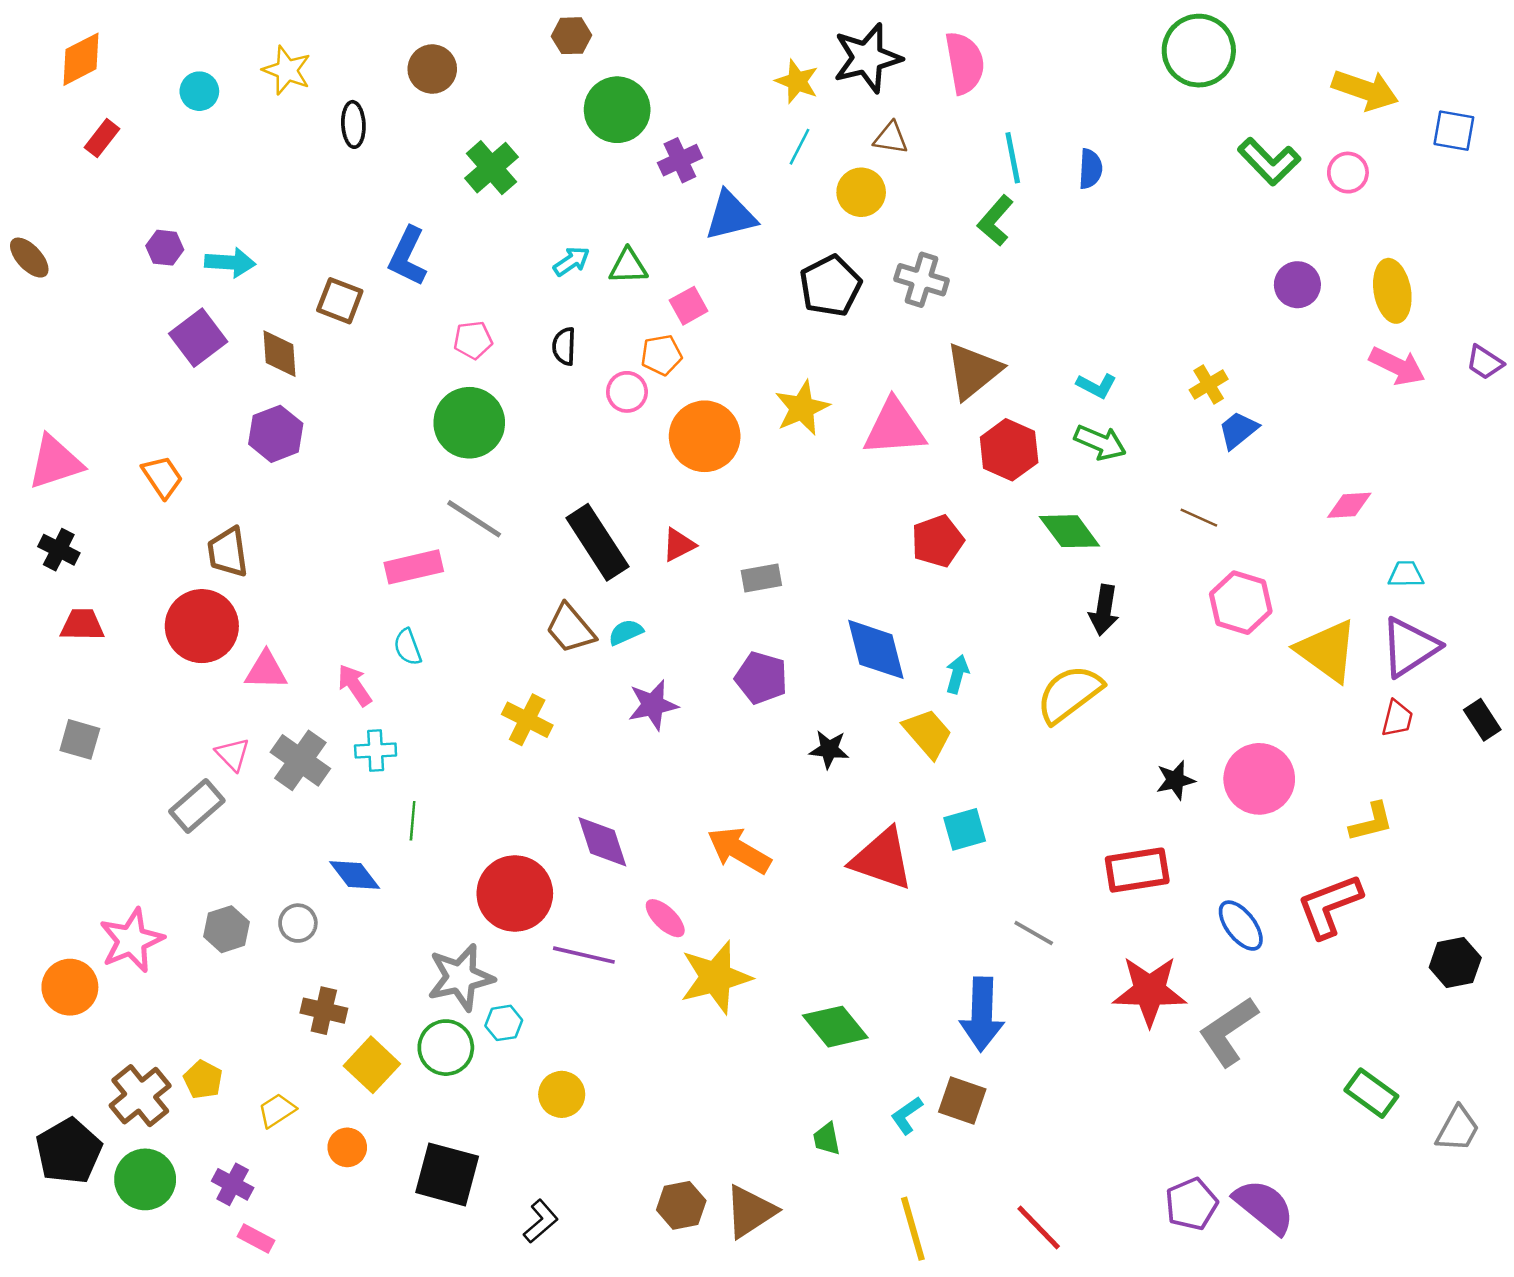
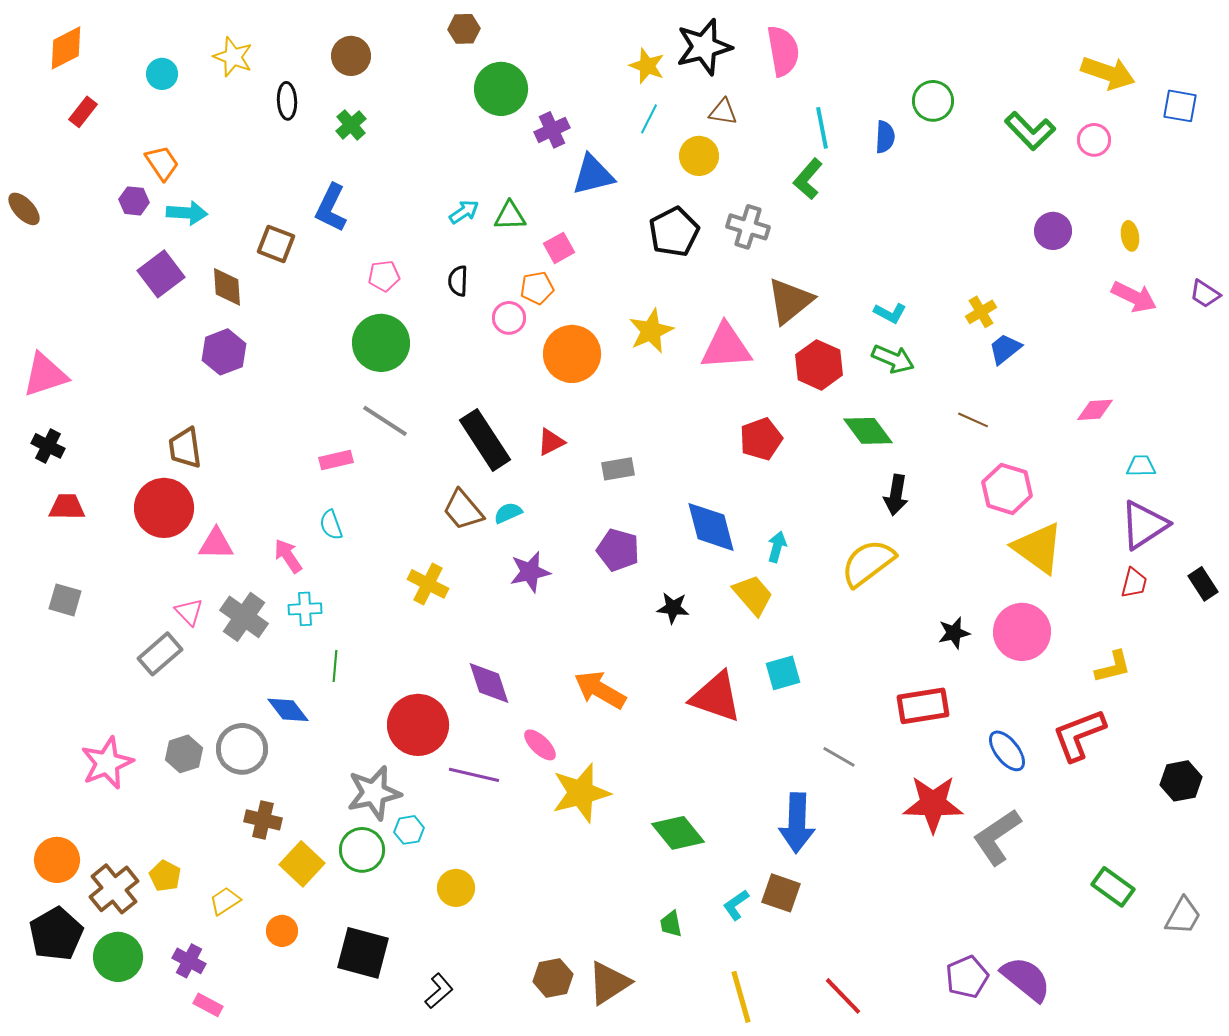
green circle: (1199, 51) -> (933, 101), moved, size x0.7
green cross: (491, 168) -> (351, 125), moved, size x0.7
yellow ellipse: (1392, 291) -> (1130, 236), size x0.6
orange trapezoid: (162, 477) -> (162, 163), moved
pink rectangle: (414, 567) -> (336, 460), size x0.7
yellow triangle: (1327, 651) -> (1038, 548), moved
gray circle: (298, 923) -> (242, 749), size x1.6
orange circle: (70, 987) -> (57, 860), moved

● **Description of the task**
Could you transcribe exactly the lines from the start of the records through the line containing "pink rectangle: (414, 567)", both ends included, leaving the pictures out?

● **Answer box**
green circle: (1199, 51) -> (933, 101), moved, size x0.7
green cross: (491, 168) -> (351, 125), moved, size x0.7
yellow ellipse: (1392, 291) -> (1130, 236), size x0.6
orange trapezoid: (162, 477) -> (162, 163), moved
pink rectangle: (414, 567) -> (336, 460), size x0.7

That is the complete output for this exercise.